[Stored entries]

==================================================

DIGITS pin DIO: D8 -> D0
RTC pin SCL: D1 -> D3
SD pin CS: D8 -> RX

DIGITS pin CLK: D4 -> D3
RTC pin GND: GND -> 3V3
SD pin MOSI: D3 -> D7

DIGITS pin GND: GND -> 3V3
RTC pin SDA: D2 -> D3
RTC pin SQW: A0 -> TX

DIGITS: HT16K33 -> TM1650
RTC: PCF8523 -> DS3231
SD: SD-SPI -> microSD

==================================================

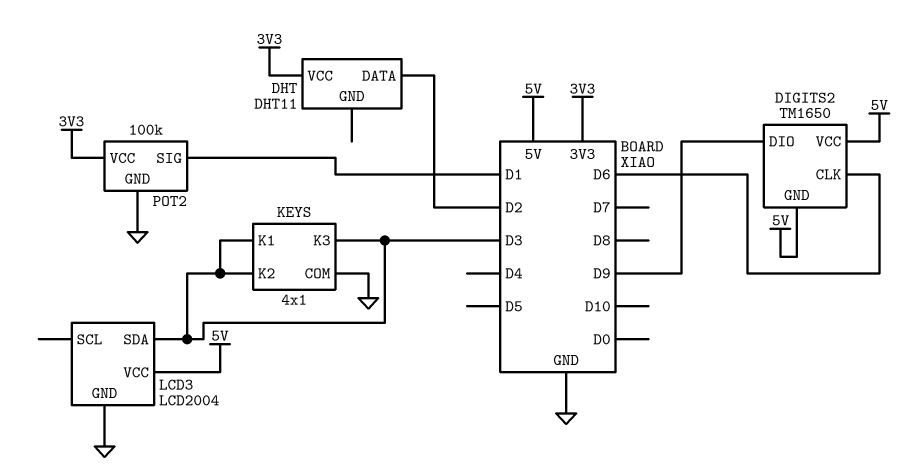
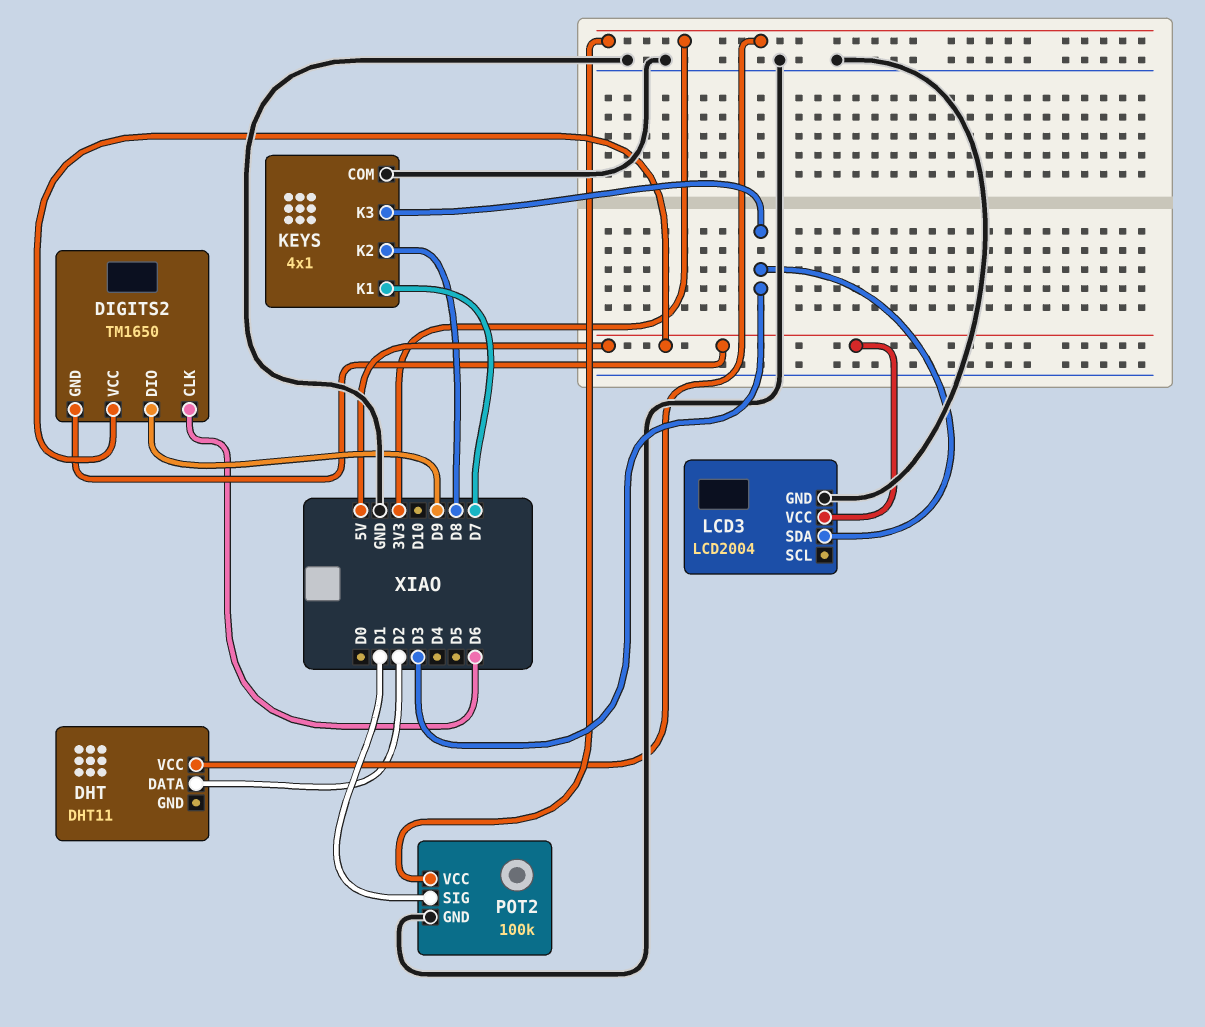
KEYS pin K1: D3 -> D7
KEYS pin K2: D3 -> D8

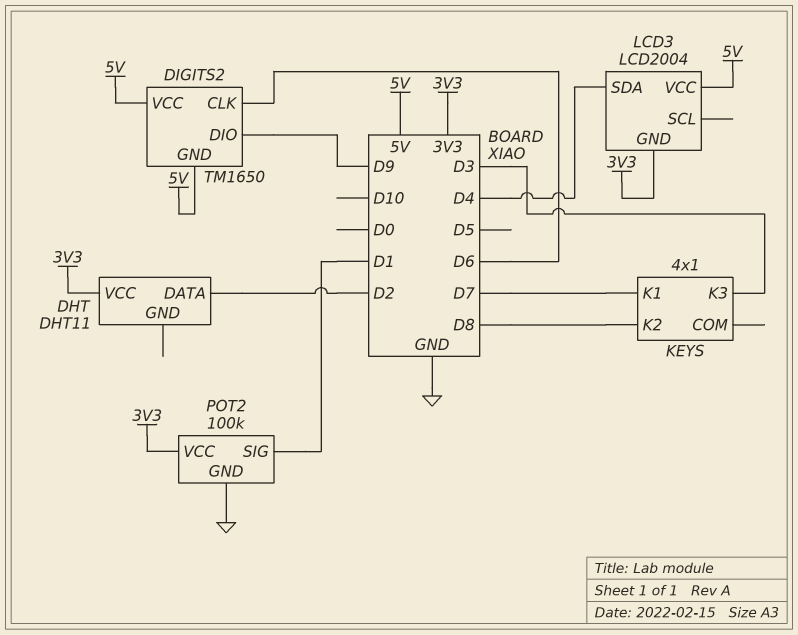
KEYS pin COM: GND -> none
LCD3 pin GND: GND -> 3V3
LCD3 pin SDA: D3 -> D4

==================================================

◆ WHAT YOU HAVE TO DO ◆
From the data above, reproduce word for word the lines running from the line with "RTC pin GND: GND -> 3V3" to the line with "SD: SD-SPI -> microSD", ends included.

◆ OUTPUT FOR THIS EXERCISE ◆
RTC pin GND: GND -> 3V3
SD pin MOSI: D3 -> D7

DIGITS pin GND: GND -> 3V3
RTC pin SDA: D2 -> D3
RTC pin SQW: A0 -> TX

DIGITS: HT16K33 -> TM1650
RTC: PCF8523 -> DS3231
SD: SD-SPI -> microSD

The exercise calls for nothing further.